START Extracted data
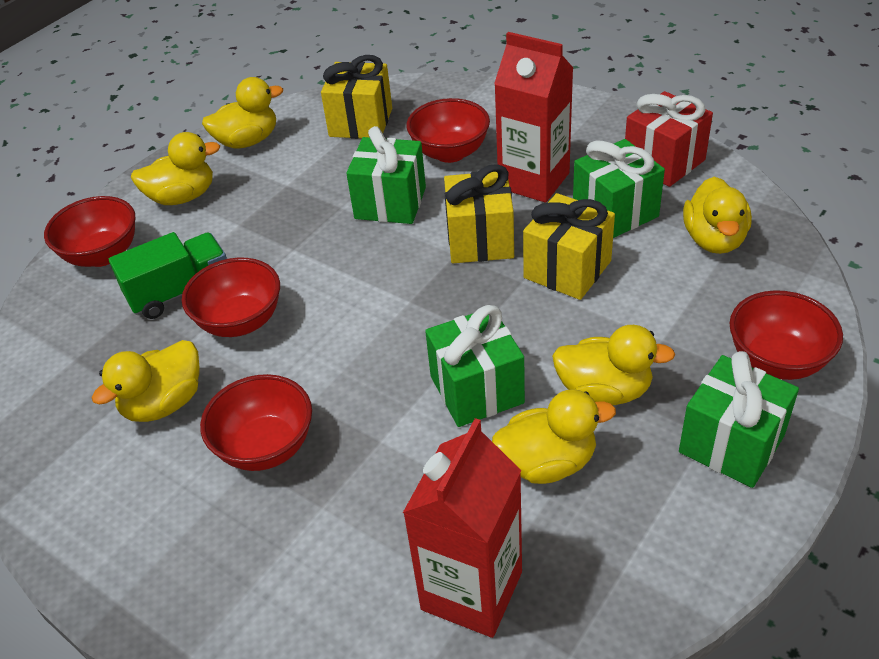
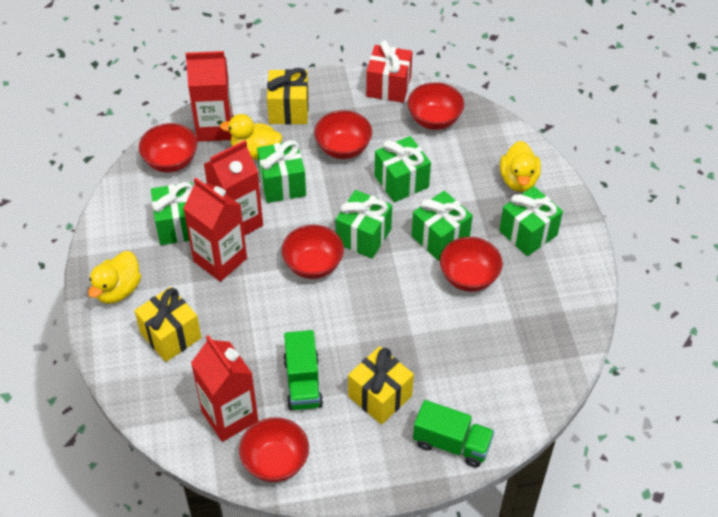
green gift: 4 -> 6
green truck: 1 -> 2
red bowl: 5 -> 6
red carton: 2 -> 4
yellow duck: 6 -> 3

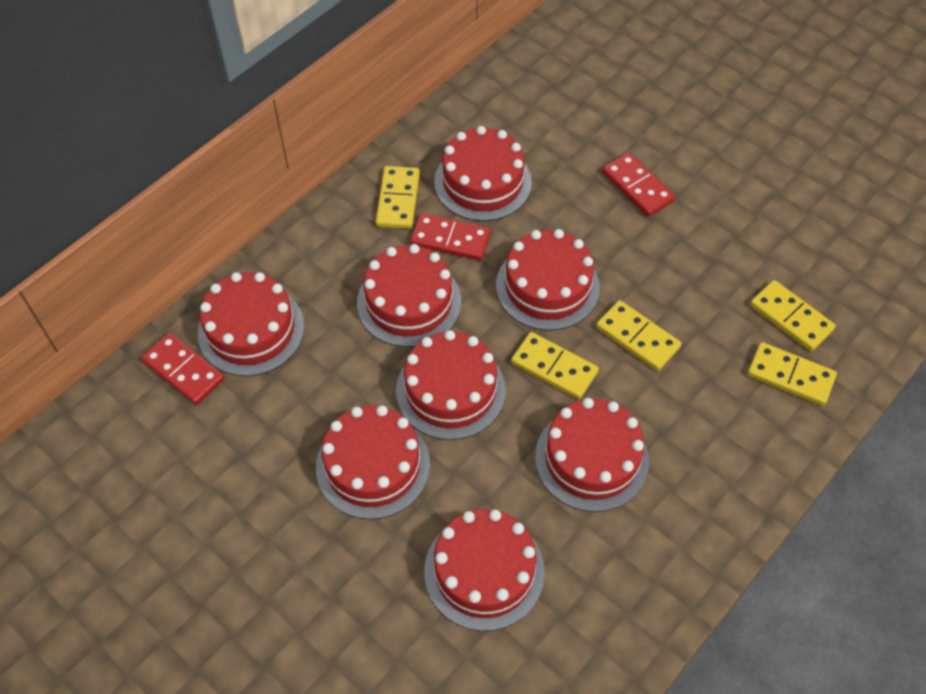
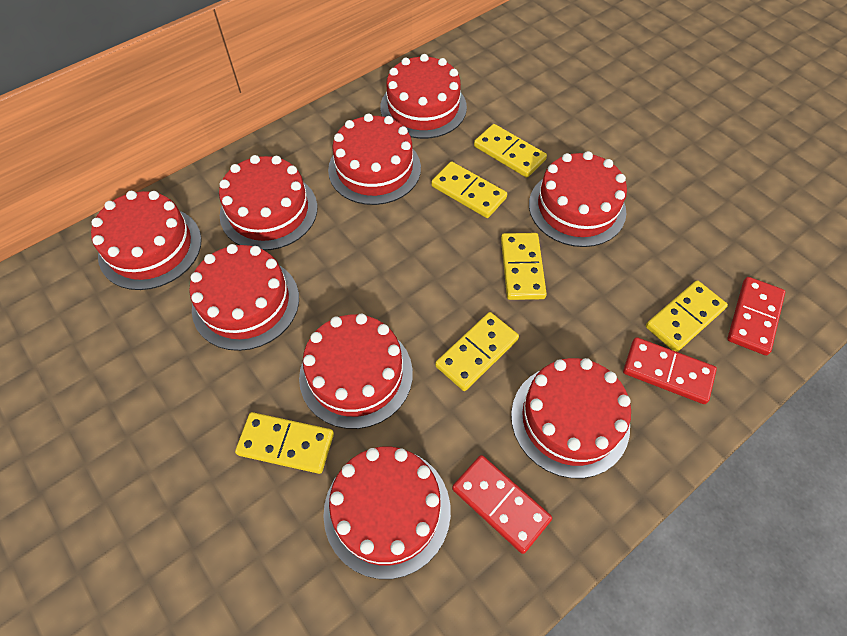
red cake: 8 -> 9
yellow domino: 5 -> 6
END Extracted data
> Problem details: When an image appears in the data, skip it and output the rest exactly.

> Exercise answer:
green gift: 4 -> 6
green truck: 1 -> 2
red bowl: 5 -> 6
red carton: 2 -> 4
yellow duck: 6 -> 3

red cake: 8 -> 9
yellow domino: 5 -> 6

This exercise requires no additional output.